◆ Task to carry out: Please count the lines with the word "grey" in the material below, then state the number by itself.

··· Records for the exercise ···

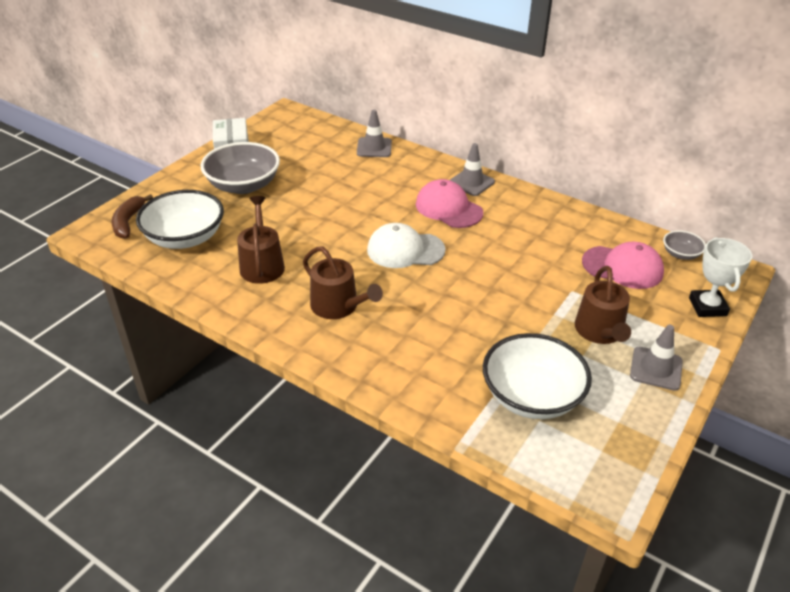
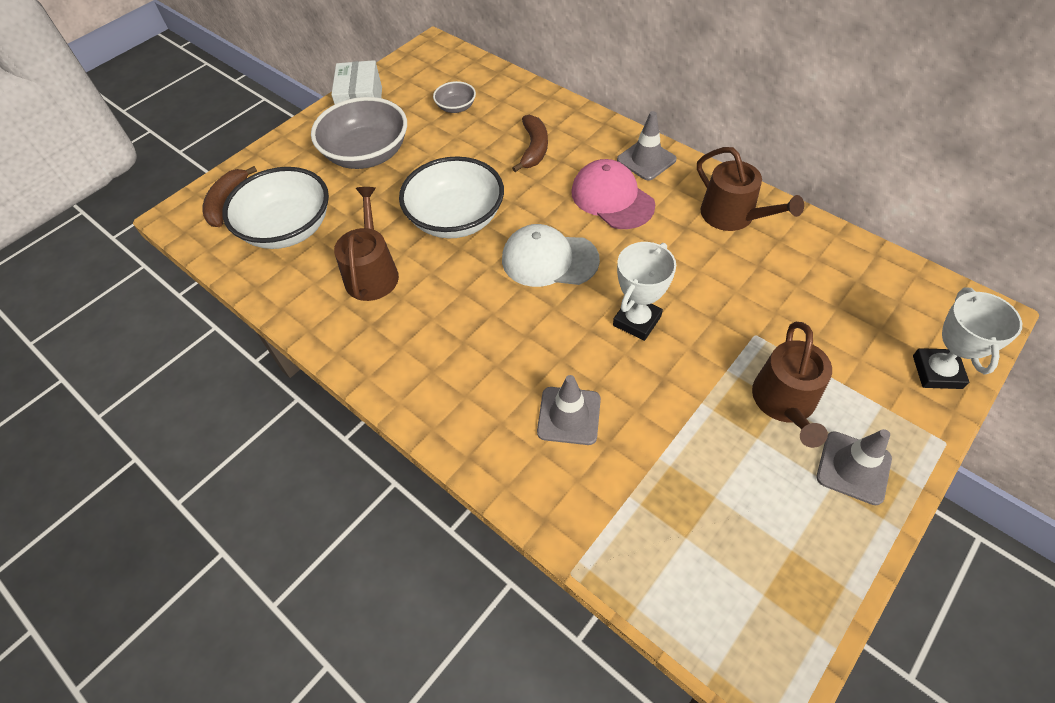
camera: 10 degrees right, 15 degrees up
(338, 306) = (455, 341): brown watering can -> brown watering can (733, 216)
(374, 148) = (531, 103): grey traffic cone -> grey traffic cone (569, 416)
(381, 178) = (534, 148): none -> brown banana
(480, 286) = (637, 321): none -> white trophy
(531, 396) = (681, 499): white bowl -> white bowl (456, 219)
(622, 267) = (828, 301): pink cap -> none
(680, 254) = (910, 284): grey bowl -> grey bowl (456, 107)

···

◆ Solution for this exercise: 2